# Your goal
Below are the records; copy every line in them that holds the string "pawn".

======== Material shown ========

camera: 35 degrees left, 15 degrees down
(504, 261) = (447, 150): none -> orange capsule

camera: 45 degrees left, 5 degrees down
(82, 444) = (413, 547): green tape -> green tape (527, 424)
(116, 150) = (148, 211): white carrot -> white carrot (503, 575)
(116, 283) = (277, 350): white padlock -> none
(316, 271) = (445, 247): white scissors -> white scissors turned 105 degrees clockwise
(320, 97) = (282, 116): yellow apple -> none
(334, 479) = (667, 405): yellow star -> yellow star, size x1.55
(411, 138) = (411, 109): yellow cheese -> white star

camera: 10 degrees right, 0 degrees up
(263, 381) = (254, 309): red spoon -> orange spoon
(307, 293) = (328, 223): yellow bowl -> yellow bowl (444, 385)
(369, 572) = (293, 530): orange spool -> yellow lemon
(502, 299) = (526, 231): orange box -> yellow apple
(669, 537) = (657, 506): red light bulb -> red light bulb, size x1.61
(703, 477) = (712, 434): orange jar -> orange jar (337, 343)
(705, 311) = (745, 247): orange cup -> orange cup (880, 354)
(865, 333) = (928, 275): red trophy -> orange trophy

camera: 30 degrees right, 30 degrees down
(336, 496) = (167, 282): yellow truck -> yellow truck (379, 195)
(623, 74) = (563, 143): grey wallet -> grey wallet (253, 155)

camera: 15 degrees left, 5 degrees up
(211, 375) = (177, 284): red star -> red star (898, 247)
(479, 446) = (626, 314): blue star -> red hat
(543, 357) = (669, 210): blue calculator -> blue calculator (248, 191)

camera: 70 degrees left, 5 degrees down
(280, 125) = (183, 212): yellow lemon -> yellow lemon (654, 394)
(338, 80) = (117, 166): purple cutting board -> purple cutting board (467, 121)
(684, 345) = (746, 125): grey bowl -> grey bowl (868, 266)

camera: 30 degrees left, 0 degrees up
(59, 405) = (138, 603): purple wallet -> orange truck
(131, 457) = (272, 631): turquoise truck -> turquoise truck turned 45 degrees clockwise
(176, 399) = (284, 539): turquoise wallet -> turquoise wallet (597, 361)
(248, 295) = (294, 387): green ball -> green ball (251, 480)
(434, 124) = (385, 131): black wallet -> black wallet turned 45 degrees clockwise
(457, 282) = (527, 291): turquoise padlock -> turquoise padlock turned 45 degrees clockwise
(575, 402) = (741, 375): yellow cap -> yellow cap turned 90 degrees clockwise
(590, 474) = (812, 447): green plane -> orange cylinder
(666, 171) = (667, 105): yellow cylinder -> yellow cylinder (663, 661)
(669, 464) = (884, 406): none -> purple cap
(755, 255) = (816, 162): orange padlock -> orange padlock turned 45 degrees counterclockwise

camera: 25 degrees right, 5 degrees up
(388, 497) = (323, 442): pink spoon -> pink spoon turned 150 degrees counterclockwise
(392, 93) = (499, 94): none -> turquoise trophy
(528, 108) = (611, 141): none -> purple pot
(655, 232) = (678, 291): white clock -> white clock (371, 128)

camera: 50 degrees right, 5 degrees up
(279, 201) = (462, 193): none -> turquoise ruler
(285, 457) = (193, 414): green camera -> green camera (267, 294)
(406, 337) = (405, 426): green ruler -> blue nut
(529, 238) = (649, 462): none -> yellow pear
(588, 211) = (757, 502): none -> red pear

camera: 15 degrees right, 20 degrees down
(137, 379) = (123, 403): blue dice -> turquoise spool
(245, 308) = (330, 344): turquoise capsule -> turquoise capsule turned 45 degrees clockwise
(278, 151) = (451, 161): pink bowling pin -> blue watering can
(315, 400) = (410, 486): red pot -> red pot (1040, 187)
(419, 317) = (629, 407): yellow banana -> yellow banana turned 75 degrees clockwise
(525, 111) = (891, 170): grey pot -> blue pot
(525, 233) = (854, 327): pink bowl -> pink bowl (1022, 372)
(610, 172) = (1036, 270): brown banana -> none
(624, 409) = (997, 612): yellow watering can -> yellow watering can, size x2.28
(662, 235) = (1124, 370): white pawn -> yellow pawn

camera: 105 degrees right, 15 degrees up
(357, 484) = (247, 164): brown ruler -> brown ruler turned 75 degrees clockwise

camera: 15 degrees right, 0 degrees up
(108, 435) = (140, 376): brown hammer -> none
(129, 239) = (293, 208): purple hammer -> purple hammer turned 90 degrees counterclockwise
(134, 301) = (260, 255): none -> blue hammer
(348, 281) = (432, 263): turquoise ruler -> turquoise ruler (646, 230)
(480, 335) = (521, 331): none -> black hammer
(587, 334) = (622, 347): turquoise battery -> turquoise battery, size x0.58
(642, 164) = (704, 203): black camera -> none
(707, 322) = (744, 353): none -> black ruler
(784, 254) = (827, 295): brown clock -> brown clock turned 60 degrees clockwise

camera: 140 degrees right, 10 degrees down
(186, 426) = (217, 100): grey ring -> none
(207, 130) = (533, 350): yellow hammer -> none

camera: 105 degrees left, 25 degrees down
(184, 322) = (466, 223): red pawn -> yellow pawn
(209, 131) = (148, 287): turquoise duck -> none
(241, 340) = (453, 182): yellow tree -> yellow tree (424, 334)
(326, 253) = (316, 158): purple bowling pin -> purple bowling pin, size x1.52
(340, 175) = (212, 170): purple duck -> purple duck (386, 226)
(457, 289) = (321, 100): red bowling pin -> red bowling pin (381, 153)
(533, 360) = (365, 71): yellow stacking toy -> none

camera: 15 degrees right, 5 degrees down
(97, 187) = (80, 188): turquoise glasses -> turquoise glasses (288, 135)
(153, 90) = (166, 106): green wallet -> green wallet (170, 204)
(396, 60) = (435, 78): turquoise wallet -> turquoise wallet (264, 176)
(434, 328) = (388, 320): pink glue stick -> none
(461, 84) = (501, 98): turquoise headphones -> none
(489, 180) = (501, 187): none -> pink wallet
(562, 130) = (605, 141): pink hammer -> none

========

# Completed exercise
(662, 235) = (1124, 370): white pawn -> yellow pawn
(184, 322) = (466, 223): red pawn -> yellow pawn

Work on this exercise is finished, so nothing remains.